:: Exercise objective ::
Copy the records below exactly, omitting any pictures they contain.

:: Entries provided ::
=====

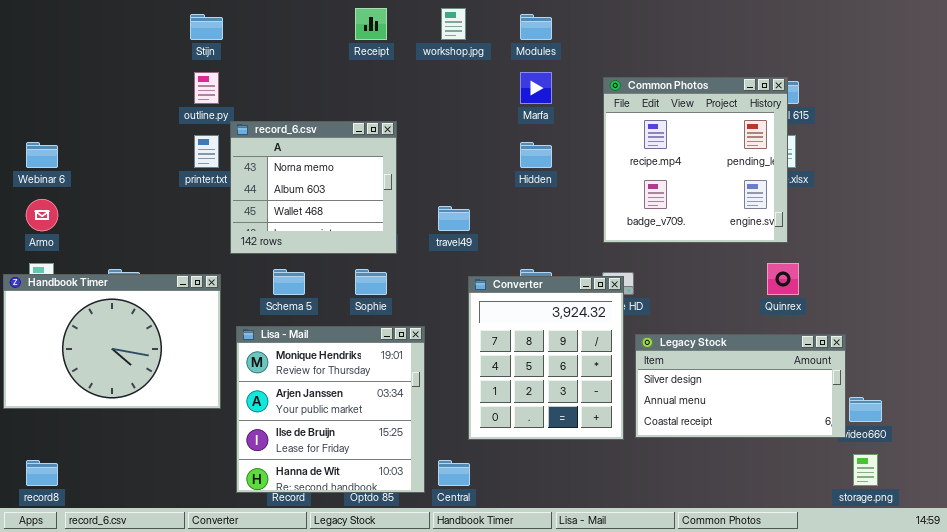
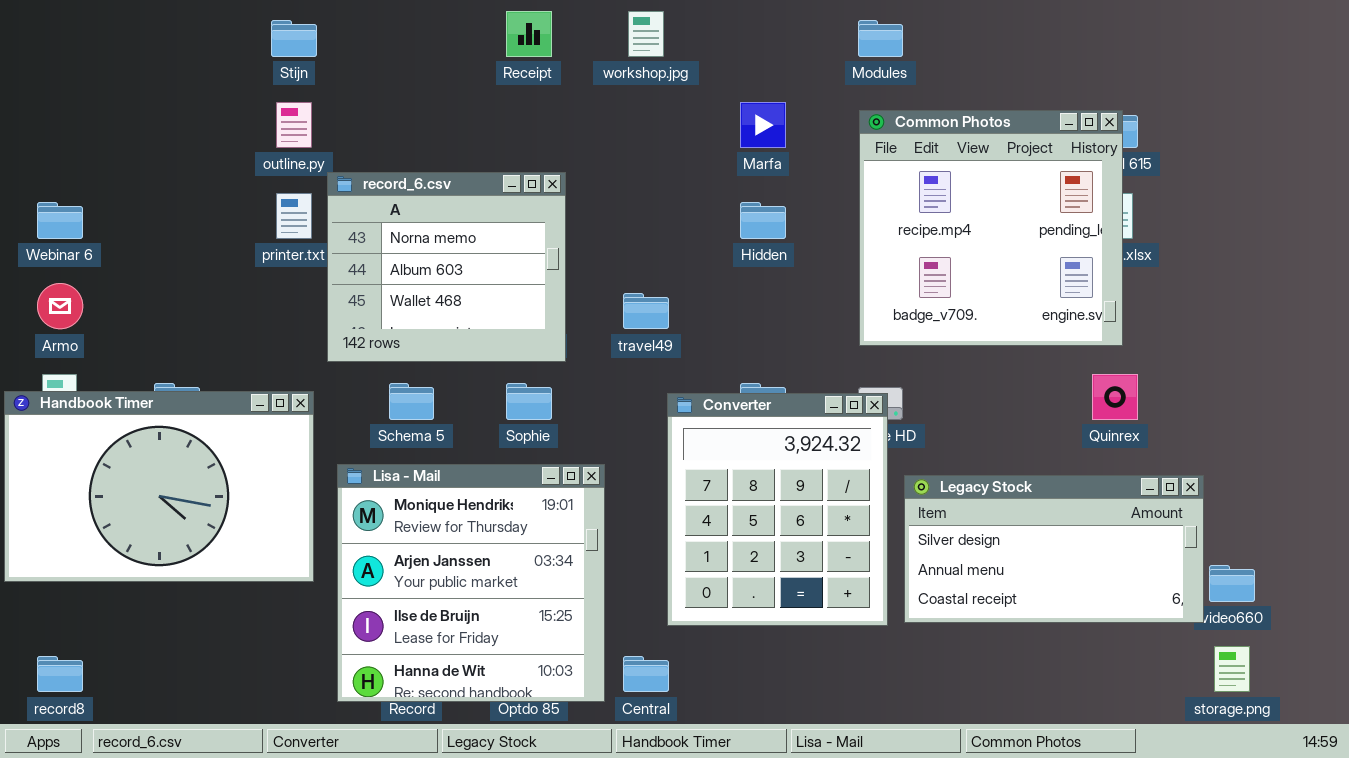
Modules: [520,14,552,40] -> [858,20,903,57], moved

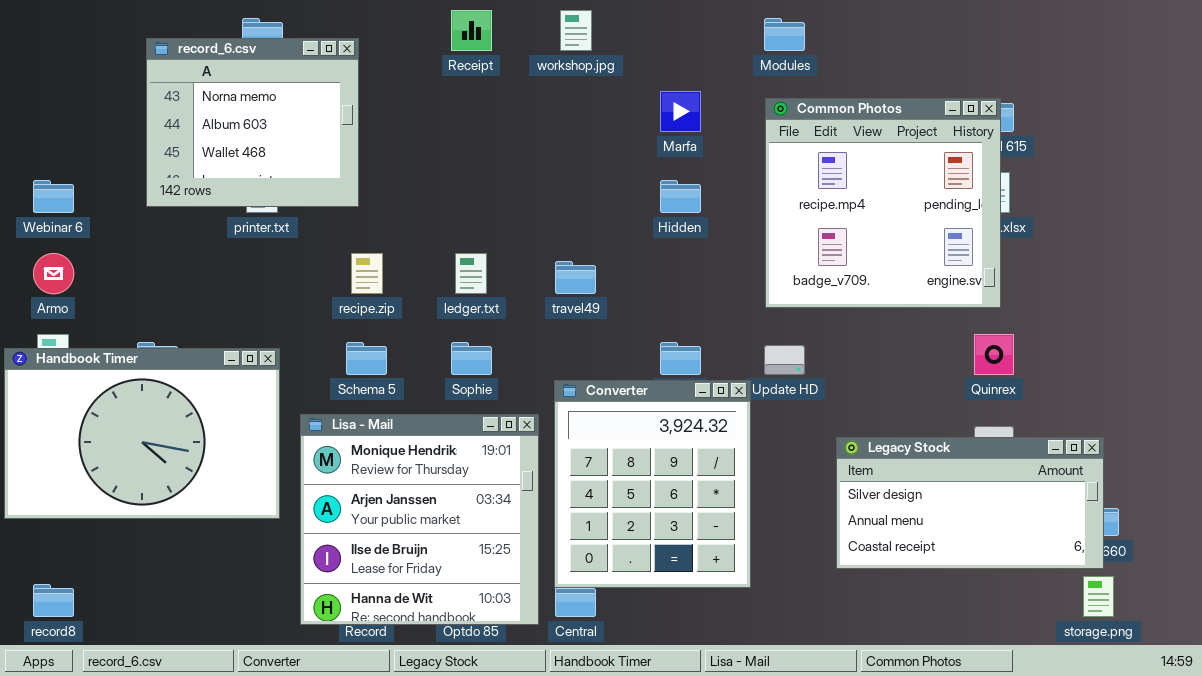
record_6.csv: [327,172,566,362] -> [146,38,359,207], moved
Converter: [667,393,888,626] -> [554,380,751,588], moved
Legacy Stock: [904,475,1204,623] -> [836,437,1104,569], moved

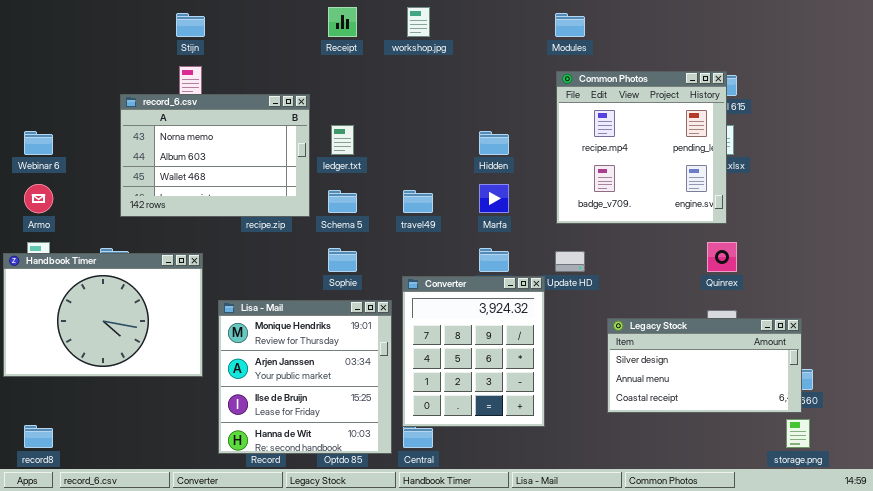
record_6.csv: [146,38,359,207] -> [120,94,310,217], moved, resized
Marfa: [660,91,701,132] -> [479,184,509,213], moved
ledger.txt: [455,253,487,294] -> [331,125,354,155], moved
Schema 5: [346,342,387,375] -> [328,190,357,213], moved

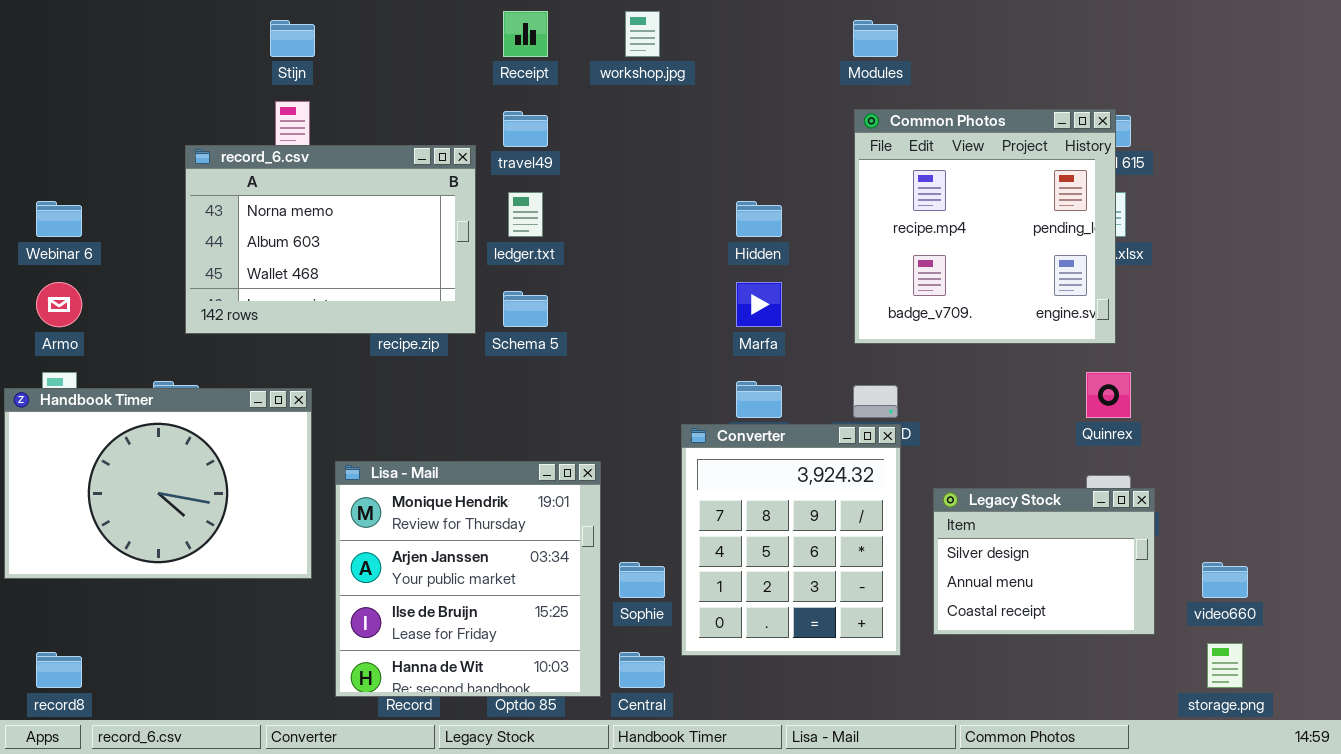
travel49: [403,190,433,213] -> [503,111,548,147], moved
Sophie: [328,248,357,272] -> [619,562,665,598], moved
Converter: [402,276,545,427] -> [681,424,901,656], moved
Legacy Stock: [607,318,802,413] -> [933,488,1155,635], resized

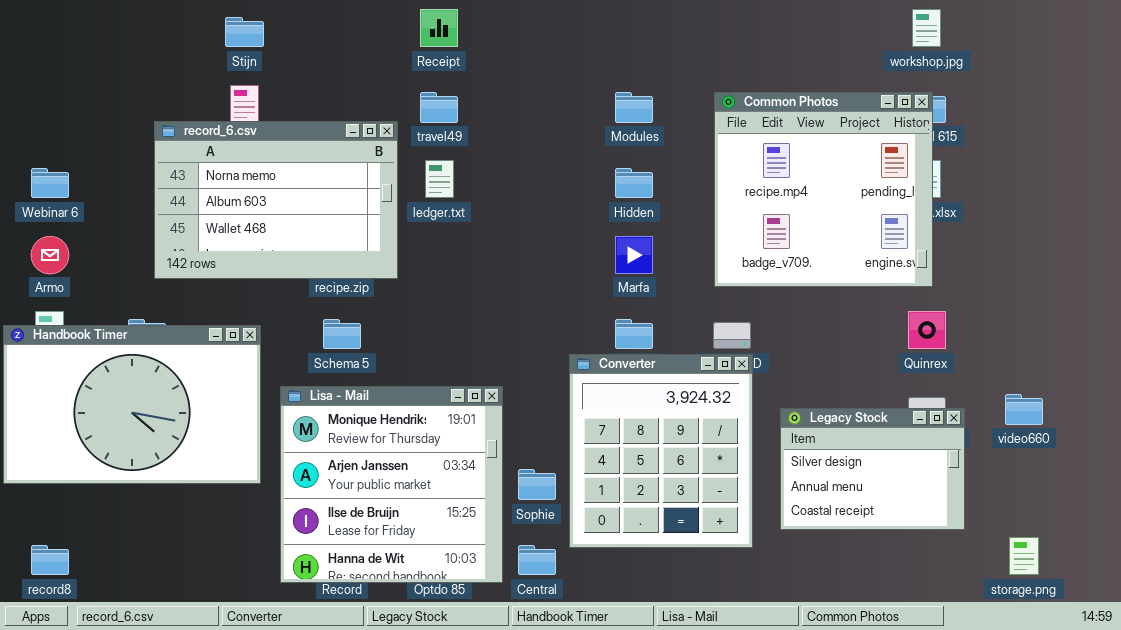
workshop.jpg: [625,11,660,57] -> [912,9,941,47], moved
Modules: [853,20,898,57] -> [615,92,653,123], moved
Schema 5: [503,291,548,327] -> [323,319,361,349], moved
video660: [1202,562,1248,598] -> [1005,394,1043,425], moved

=====

:: Output of the exercise ::
Modules: [520,14,552,40] -> [858,20,903,57], moved

record_6.csv: [327,172,566,362] -> [146,38,359,207], moved
Converter: [667,393,888,626] -> [554,380,751,588], moved
Legacy Stock: [904,475,1204,623] -> [836,437,1104,569], moved

record_6.csv: [146,38,359,207] -> [120,94,310,217], moved, resized
Marfa: [660,91,701,132] -> [479,184,509,213], moved
ledger.txt: [455,253,487,294] -> [331,125,354,155], moved
Schema 5: [346,342,387,375] -> [328,190,357,213], moved

travel49: [403,190,433,213] -> [503,111,548,147], moved
Sophie: [328,248,357,272] -> [619,562,665,598], moved
Converter: [402,276,545,427] -> [681,424,901,656], moved
Legacy Stock: [607,318,802,413] -> [933,488,1155,635], resized

workshop.jpg: [625,11,660,57] -> [912,9,941,47], moved
Modules: [853,20,898,57] -> [615,92,653,123], moved
Schema 5: [503,291,548,327] -> [323,319,361,349], moved
video660: [1202,562,1248,598] -> [1005,394,1043,425], moved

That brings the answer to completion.